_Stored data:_
◆ ◆ ◆ ◆ ◆ ◆ ◆
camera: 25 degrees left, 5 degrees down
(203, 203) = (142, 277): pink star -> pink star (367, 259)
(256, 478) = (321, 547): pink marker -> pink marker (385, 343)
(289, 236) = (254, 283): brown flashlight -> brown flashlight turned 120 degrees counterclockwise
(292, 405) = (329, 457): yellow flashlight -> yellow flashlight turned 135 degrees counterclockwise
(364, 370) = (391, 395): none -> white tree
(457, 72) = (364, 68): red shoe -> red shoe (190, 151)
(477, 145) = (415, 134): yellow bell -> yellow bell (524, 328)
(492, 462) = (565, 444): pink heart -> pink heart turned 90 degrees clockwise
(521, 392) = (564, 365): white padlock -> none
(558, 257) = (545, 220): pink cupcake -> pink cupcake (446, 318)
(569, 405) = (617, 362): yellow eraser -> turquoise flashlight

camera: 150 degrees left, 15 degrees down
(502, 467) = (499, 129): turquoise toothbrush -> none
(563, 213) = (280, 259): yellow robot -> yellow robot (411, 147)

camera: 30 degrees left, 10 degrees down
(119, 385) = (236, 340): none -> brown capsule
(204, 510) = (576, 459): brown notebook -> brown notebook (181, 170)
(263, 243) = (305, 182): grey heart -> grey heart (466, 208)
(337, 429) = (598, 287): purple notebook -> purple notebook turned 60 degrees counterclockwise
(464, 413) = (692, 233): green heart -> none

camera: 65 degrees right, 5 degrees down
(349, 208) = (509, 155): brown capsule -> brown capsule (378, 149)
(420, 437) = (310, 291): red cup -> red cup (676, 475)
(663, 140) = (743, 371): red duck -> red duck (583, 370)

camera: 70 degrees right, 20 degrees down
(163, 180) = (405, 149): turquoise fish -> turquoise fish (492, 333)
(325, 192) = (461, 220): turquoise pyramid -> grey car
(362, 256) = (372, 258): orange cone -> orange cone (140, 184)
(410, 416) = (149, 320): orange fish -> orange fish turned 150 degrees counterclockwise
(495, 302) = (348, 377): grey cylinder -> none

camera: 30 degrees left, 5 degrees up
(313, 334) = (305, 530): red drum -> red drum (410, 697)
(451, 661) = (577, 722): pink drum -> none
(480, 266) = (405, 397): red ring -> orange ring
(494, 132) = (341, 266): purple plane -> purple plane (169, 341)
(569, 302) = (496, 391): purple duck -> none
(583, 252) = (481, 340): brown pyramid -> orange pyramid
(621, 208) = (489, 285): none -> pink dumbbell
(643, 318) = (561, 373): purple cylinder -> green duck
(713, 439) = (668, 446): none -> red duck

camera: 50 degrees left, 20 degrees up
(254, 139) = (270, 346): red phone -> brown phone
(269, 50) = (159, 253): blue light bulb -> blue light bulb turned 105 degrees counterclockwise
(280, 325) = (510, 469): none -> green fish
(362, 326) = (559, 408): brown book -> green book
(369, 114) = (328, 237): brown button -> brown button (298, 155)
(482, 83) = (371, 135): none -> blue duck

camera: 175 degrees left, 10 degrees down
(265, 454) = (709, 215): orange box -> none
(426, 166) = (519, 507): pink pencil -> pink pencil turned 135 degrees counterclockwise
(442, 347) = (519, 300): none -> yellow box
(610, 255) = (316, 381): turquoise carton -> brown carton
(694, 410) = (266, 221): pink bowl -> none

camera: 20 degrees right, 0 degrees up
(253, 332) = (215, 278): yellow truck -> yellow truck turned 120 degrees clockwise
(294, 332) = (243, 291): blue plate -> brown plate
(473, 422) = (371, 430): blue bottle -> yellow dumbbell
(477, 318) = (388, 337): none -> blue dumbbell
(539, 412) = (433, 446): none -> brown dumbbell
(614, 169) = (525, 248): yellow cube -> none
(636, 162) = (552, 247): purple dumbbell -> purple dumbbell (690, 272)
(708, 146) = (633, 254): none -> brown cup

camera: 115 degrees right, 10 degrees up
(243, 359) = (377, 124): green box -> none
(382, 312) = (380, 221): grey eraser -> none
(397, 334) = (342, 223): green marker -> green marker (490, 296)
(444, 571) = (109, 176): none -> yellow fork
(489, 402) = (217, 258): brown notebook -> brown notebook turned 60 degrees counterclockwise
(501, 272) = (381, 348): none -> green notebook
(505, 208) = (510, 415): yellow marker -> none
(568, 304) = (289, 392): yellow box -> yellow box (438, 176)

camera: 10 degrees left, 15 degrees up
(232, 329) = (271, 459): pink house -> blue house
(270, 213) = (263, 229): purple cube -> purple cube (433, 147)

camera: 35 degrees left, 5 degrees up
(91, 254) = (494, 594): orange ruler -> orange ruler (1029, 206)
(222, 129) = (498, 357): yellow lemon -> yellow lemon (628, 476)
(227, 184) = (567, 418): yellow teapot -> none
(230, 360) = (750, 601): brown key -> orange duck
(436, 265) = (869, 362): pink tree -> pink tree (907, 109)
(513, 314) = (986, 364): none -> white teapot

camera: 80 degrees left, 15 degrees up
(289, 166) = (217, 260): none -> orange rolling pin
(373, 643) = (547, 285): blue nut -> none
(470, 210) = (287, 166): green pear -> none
◆ ◆ ◆ ◆ ◆ ◆ ◆
Copy the whole of the data above exactly.

camera: 25 degrees left, 5 degrees down
(203, 203) = (142, 277): pink star -> pink star (367, 259)
(256, 478) = (321, 547): pink marker -> pink marker (385, 343)
(289, 236) = (254, 283): brown flashlight -> brown flashlight turned 120 degrees counterclockwise
(292, 405) = (329, 457): yellow flashlight -> yellow flashlight turned 135 degrees counterclockwise
(364, 370) = (391, 395): none -> white tree
(457, 72) = (364, 68): red shoe -> red shoe (190, 151)
(477, 145) = (415, 134): yellow bell -> yellow bell (524, 328)
(492, 462) = (565, 444): pink heart -> pink heart turned 90 degrees clockwise
(521, 392) = (564, 365): white padlock -> none
(558, 257) = (545, 220): pink cupcake -> pink cupcake (446, 318)
(569, 405) = (617, 362): yellow eraser -> turquoise flashlight

camera: 150 degrees left, 15 degrees down
(502, 467) = (499, 129): turquoise toothbrush -> none
(563, 213) = (280, 259): yellow robot -> yellow robot (411, 147)

camera: 30 degrees left, 10 degrees down
(119, 385) = (236, 340): none -> brown capsule
(204, 510) = (576, 459): brown notebook -> brown notebook (181, 170)
(263, 243) = (305, 182): grey heart -> grey heart (466, 208)
(337, 429) = (598, 287): purple notebook -> purple notebook turned 60 degrees counterclockwise
(464, 413) = (692, 233): green heart -> none

camera: 65 degrees right, 5 degrees down
(349, 208) = (509, 155): brown capsule -> brown capsule (378, 149)
(420, 437) = (310, 291): red cup -> red cup (676, 475)
(663, 140) = (743, 371): red duck -> red duck (583, 370)

camera: 70 degrees right, 20 degrees down
(163, 180) = (405, 149): turquoise fish -> turquoise fish (492, 333)
(325, 192) = (461, 220): turquoise pyramid -> grey car
(362, 256) = (372, 258): orange cone -> orange cone (140, 184)
(410, 416) = (149, 320): orange fish -> orange fish turned 150 degrees counterclockwise
(495, 302) = (348, 377): grey cylinder -> none

camera: 30 degrees left, 5 degrees up
(313, 334) = (305, 530): red drum -> red drum (410, 697)
(451, 661) = (577, 722): pink drum -> none
(480, 266) = (405, 397): red ring -> orange ring
(494, 132) = (341, 266): purple plane -> purple plane (169, 341)
(569, 302) = (496, 391): purple duck -> none
(583, 252) = (481, 340): brown pyramid -> orange pyramid
(621, 208) = (489, 285): none -> pink dumbbell
(643, 318) = (561, 373): purple cylinder -> green duck
(713, 439) = (668, 446): none -> red duck

camera: 50 degrees left, 20 degrees up
(254, 139) = (270, 346): red phone -> brown phone
(269, 50) = (159, 253): blue light bulb -> blue light bulb turned 105 degrees counterclockwise
(280, 325) = (510, 469): none -> green fish
(362, 326) = (559, 408): brown book -> green book
(369, 114) = (328, 237): brown button -> brown button (298, 155)
(482, 83) = (371, 135): none -> blue duck

camera: 175 degrees left, 10 degrees down
(265, 454) = (709, 215): orange box -> none
(426, 166) = (519, 507): pink pencil -> pink pencil turned 135 degrees counterclockwise
(442, 347) = (519, 300): none -> yellow box
(610, 255) = (316, 381): turquoise carton -> brown carton
(694, 410) = (266, 221): pink bowl -> none

camera: 20 degrees right, 0 degrees up
(253, 332) = (215, 278): yellow truck -> yellow truck turned 120 degrees clockwise
(294, 332) = (243, 291): blue plate -> brown plate
(473, 422) = (371, 430): blue bottle -> yellow dumbbell
(477, 318) = (388, 337): none -> blue dumbbell
(539, 412) = (433, 446): none -> brown dumbbell
(614, 169) = (525, 248): yellow cube -> none
(636, 162) = (552, 247): purple dumbbell -> purple dumbbell (690, 272)
(708, 146) = (633, 254): none -> brown cup

camera: 115 degrees right, 10 degrees up
(243, 359) = (377, 124): green box -> none
(382, 312) = (380, 221): grey eraser -> none
(397, 334) = (342, 223): green marker -> green marker (490, 296)
(444, 571) = (109, 176): none -> yellow fork
(489, 402) = (217, 258): brown notebook -> brown notebook turned 60 degrees counterclockwise
(501, 272) = (381, 348): none -> green notebook
(505, 208) = (510, 415): yellow marker -> none
(568, 304) = (289, 392): yellow box -> yellow box (438, 176)

camera: 10 degrees left, 15 degrees up
(232, 329) = (271, 459): pink house -> blue house
(270, 213) = (263, 229): purple cube -> purple cube (433, 147)

camera: 35 degrees left, 5 degrees up
(91, 254) = (494, 594): orange ruler -> orange ruler (1029, 206)
(222, 129) = (498, 357): yellow lemon -> yellow lemon (628, 476)
(227, 184) = (567, 418): yellow teapot -> none
(230, 360) = (750, 601): brown key -> orange duck
(436, 265) = (869, 362): pink tree -> pink tree (907, 109)
(513, 314) = (986, 364): none -> white teapot

camera: 80 degrees left, 15 degrees up
(289, 166) = (217, 260): none -> orange rolling pin
(373, 643) = (547, 285): blue nut -> none
(470, 210) = (287, 166): green pear -> none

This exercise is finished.